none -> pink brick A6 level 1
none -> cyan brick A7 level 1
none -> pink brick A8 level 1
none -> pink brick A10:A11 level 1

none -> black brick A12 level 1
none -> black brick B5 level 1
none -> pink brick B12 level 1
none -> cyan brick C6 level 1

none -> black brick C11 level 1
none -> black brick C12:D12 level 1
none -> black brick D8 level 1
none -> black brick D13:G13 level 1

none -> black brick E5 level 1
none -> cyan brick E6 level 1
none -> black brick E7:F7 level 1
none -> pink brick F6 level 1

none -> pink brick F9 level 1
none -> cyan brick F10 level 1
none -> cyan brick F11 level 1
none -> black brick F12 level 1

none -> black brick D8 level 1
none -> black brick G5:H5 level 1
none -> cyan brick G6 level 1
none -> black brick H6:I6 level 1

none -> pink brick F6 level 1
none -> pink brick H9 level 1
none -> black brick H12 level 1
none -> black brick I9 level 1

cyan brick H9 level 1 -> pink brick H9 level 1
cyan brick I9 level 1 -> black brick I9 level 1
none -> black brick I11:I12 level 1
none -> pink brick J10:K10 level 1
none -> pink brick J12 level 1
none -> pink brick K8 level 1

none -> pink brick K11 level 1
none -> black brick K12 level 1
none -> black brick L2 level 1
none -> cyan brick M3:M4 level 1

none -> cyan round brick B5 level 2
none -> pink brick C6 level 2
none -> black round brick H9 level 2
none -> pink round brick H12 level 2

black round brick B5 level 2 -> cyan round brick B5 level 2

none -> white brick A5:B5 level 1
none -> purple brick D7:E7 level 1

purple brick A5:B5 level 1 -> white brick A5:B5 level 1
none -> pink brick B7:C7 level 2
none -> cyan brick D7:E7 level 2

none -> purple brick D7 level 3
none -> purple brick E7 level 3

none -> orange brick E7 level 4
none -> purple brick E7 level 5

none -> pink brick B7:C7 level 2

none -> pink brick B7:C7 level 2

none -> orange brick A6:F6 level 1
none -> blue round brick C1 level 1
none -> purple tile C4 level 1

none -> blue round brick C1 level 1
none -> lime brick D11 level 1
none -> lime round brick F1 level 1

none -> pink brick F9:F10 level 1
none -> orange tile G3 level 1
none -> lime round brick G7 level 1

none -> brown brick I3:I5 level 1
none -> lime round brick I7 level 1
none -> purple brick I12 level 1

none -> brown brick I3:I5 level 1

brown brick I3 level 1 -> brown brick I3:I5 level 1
——————————
▶ [Problem to solve]: Give again, word for word, every line of the listing above from the one with "none -> cyan brick E6 level 1" to the one with "none -> black brick H12 level 1", both inclusive, and nothing beyond them.

▶ [Completed exercise]:
none -> cyan brick E6 level 1
none -> black brick E7:F7 level 1
none -> pink brick F6 level 1

none -> pink brick F9 level 1
none -> cyan brick F10 level 1
none -> cyan brick F11 level 1
none -> black brick F12 level 1

none -> black brick D8 level 1
none -> black brick G5:H5 level 1
none -> cyan brick G6 level 1
none -> black brick H6:I6 level 1

none -> pink brick F6 level 1
none -> pink brick H9 level 1
none -> black brick H12 level 1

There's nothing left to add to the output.